TO DO ::
Print the listing below a second time, exactly, and omit its images.

DATA SEGMENT ::
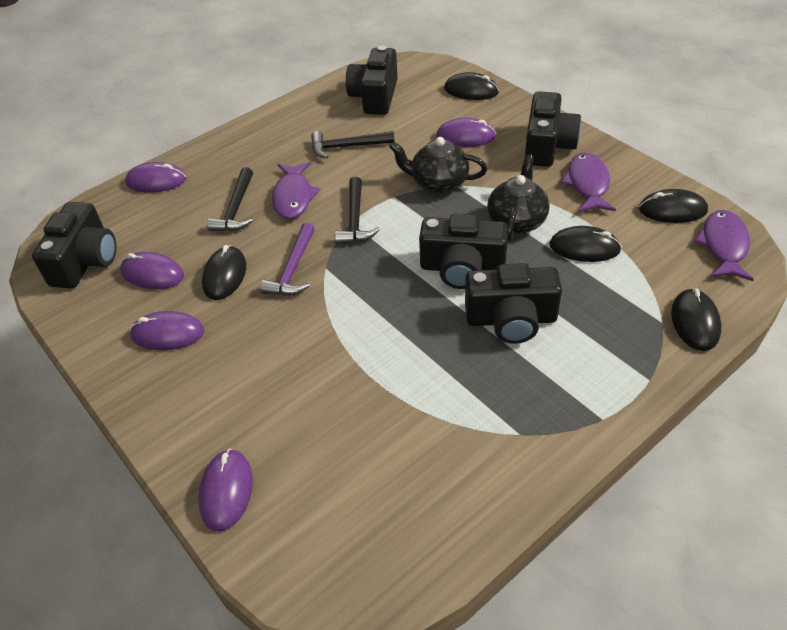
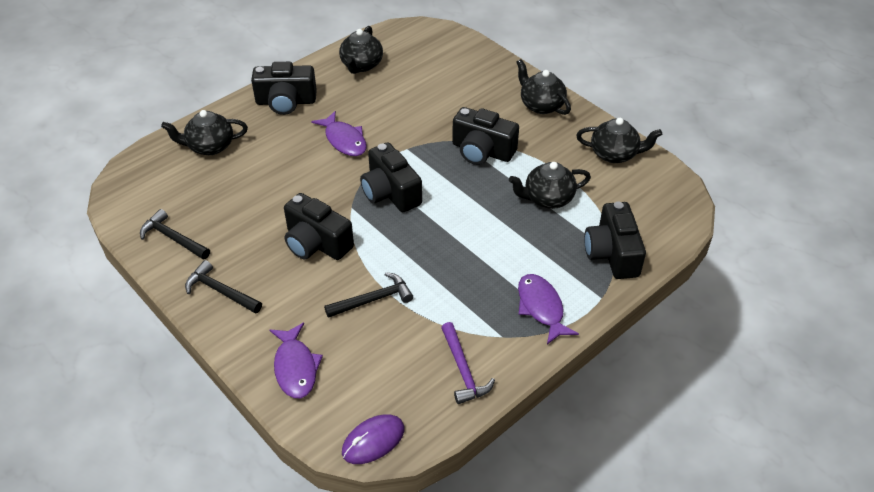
black mouse: 5 -> 0
black teapot: 2 -> 5
purple mouse: 5 -> 1

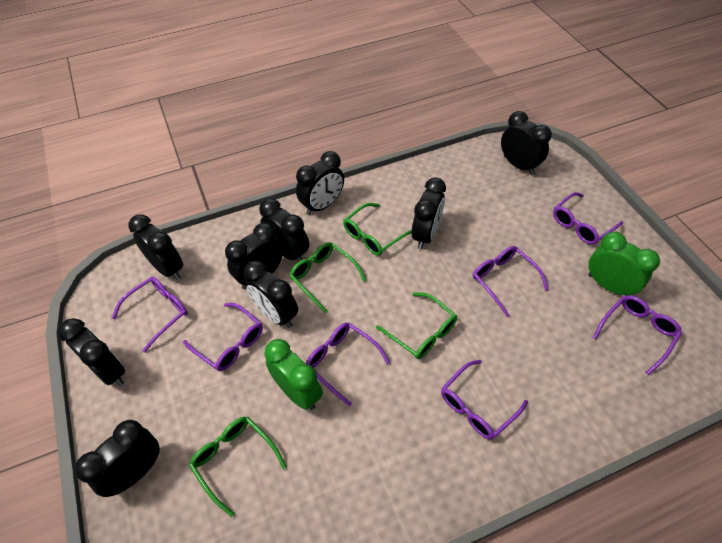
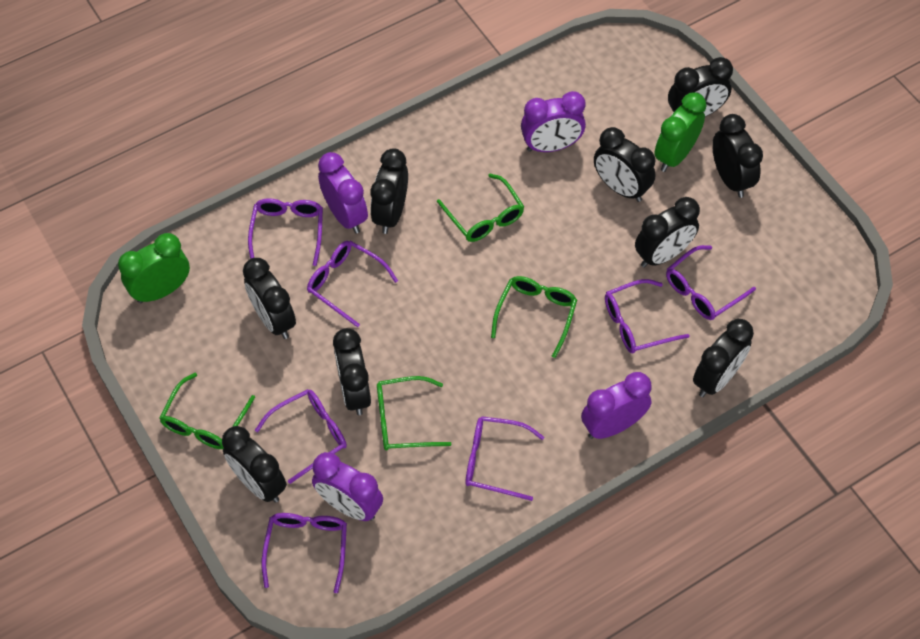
purple clock: 0 -> 4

SOLUTION FOR THIS TASK ::
black mouse: 5 -> 0
black teapot: 2 -> 5
purple mouse: 5 -> 1

purple clock: 0 -> 4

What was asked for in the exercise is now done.